Records for the task below:

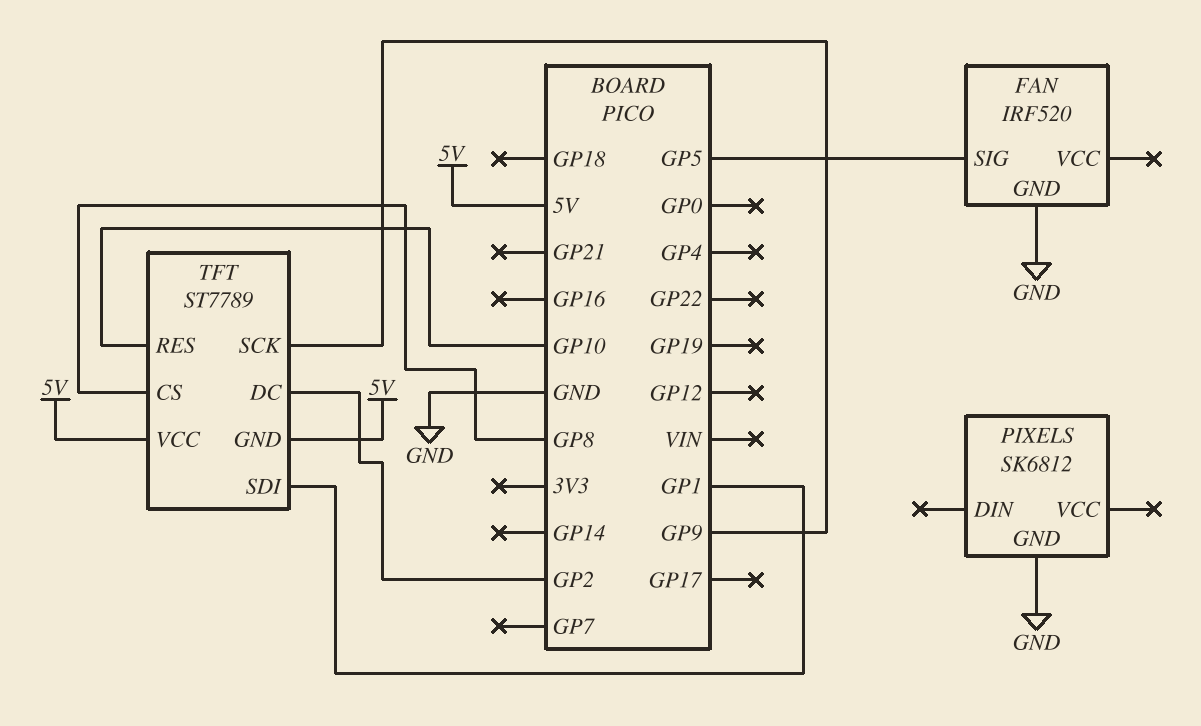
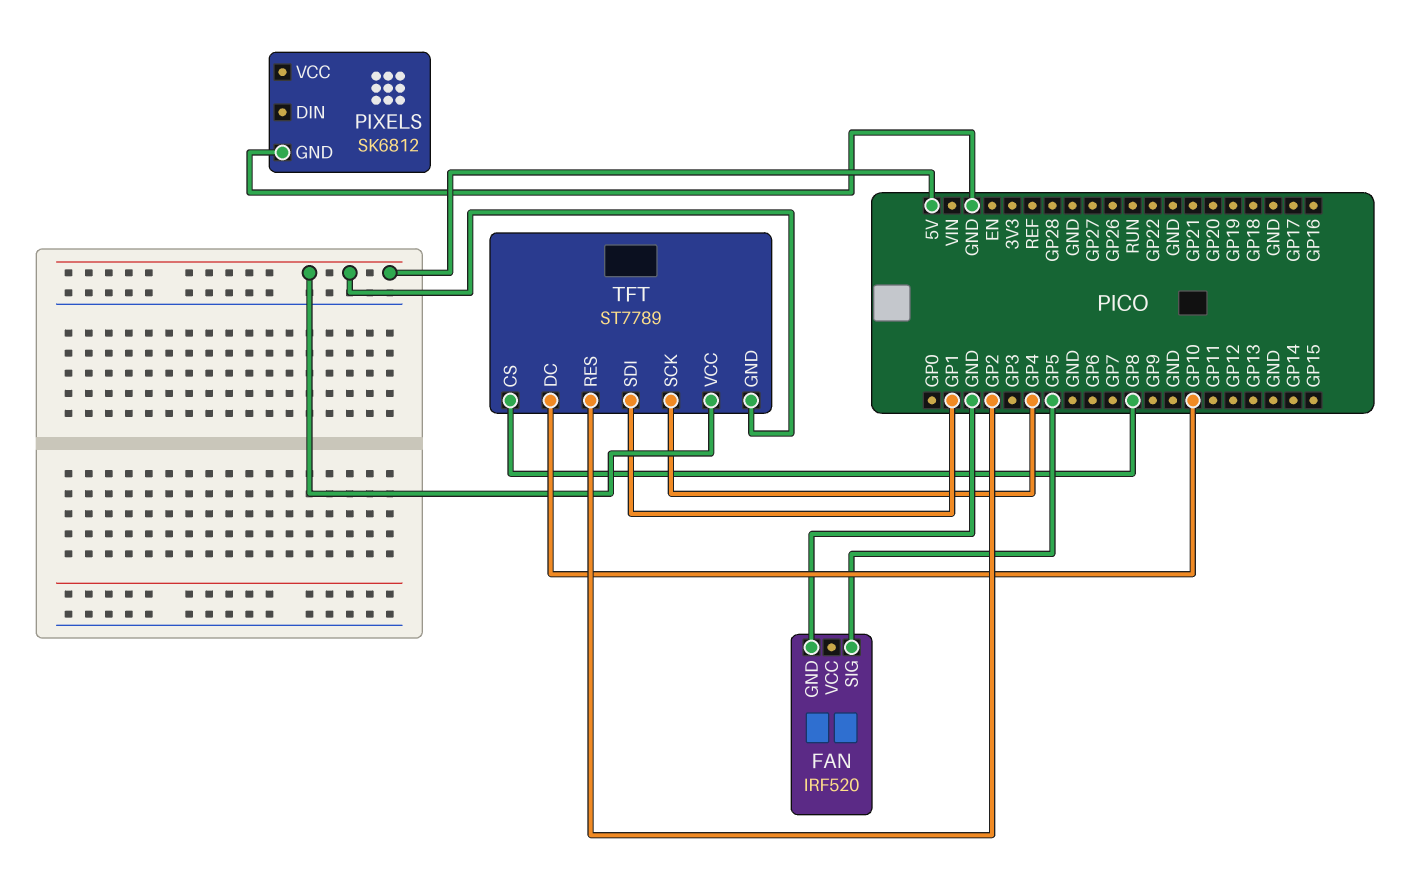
TFT pin DC: GP2 -> GP10
TFT pin RES: GP10 -> GP2
TFT pin SCK: GP9 -> GP4

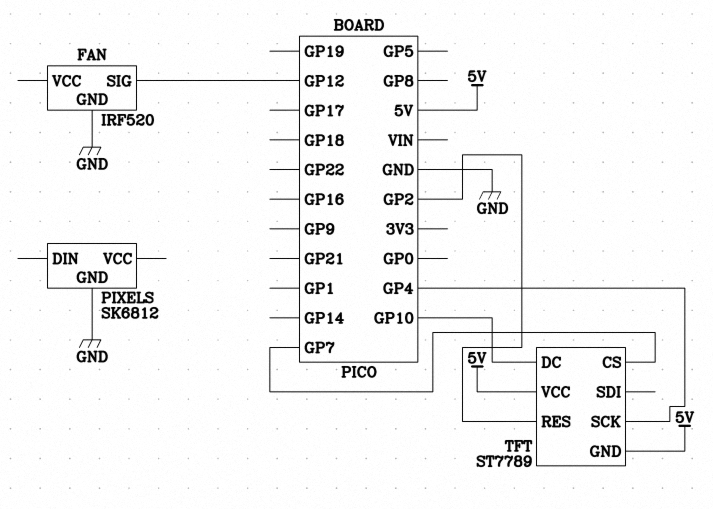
FAN pin SIG: GP5 -> GP12
TFT pin CS: GP8 -> GP7
TFT pin SDI: GP1 -> none

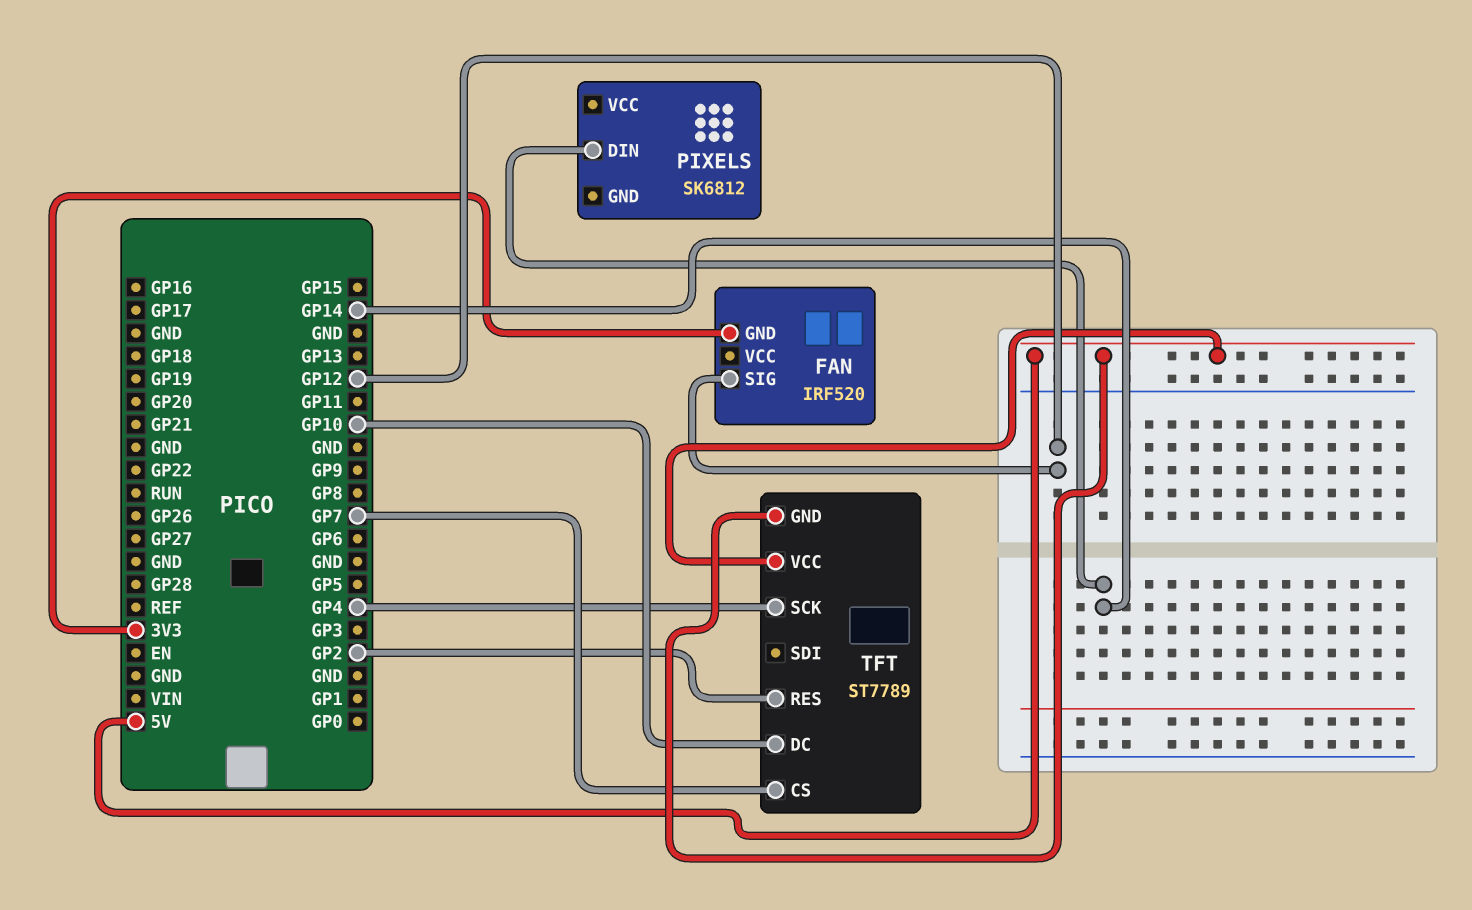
FAN pin GND: GND -> 3V3
PIXELS pin DIN: none -> GP14
PIXELS pin GND: GND -> none

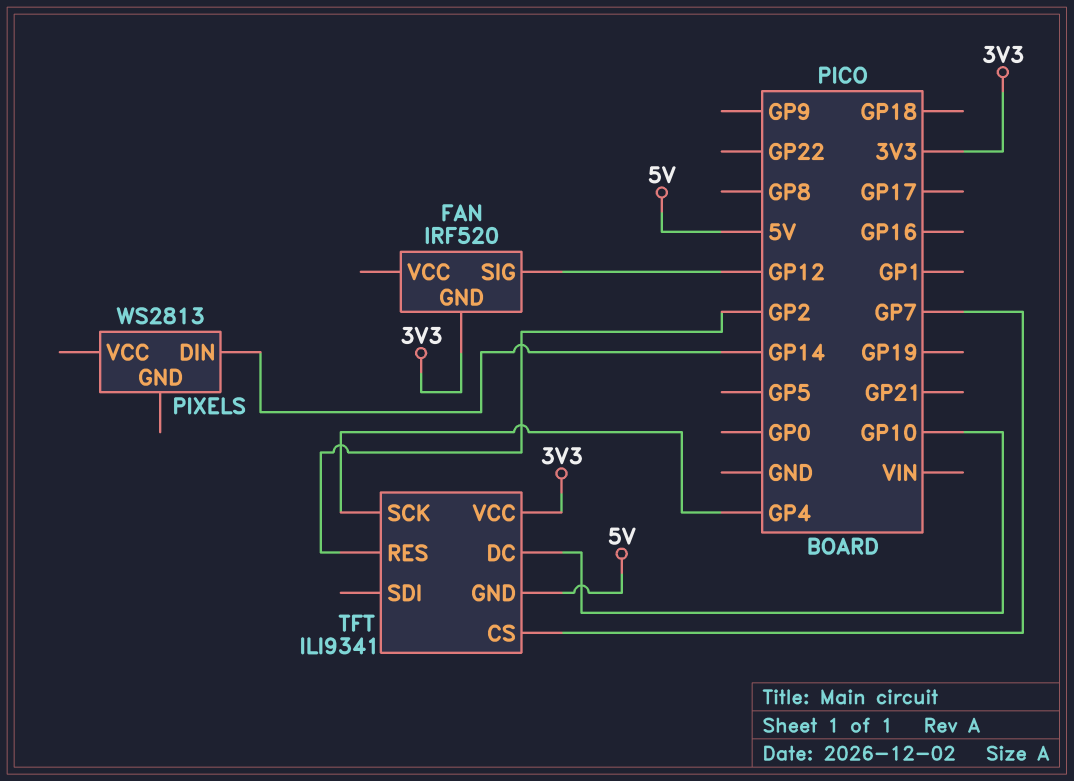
PIXELS: SK6812 -> WS2813
TFT: ST7789 -> ILI9341
TFT pin VCC: 5V -> 3V3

End of Records for the task.

> Directions:
Although the records above contain pictures, only their text is to be repeated, exactly as given.

> Result below:
TFT pin DC: GP2 -> GP10
TFT pin RES: GP10 -> GP2
TFT pin SCK: GP9 -> GP4

FAN pin SIG: GP5 -> GP12
TFT pin CS: GP8 -> GP7
TFT pin SDI: GP1 -> none

FAN pin GND: GND -> 3V3
PIXELS pin DIN: none -> GP14
PIXELS pin GND: GND -> none

PIXELS: SK6812 -> WS2813
TFT: ST7789 -> ILI9341
TFT pin VCC: 5V -> 3V3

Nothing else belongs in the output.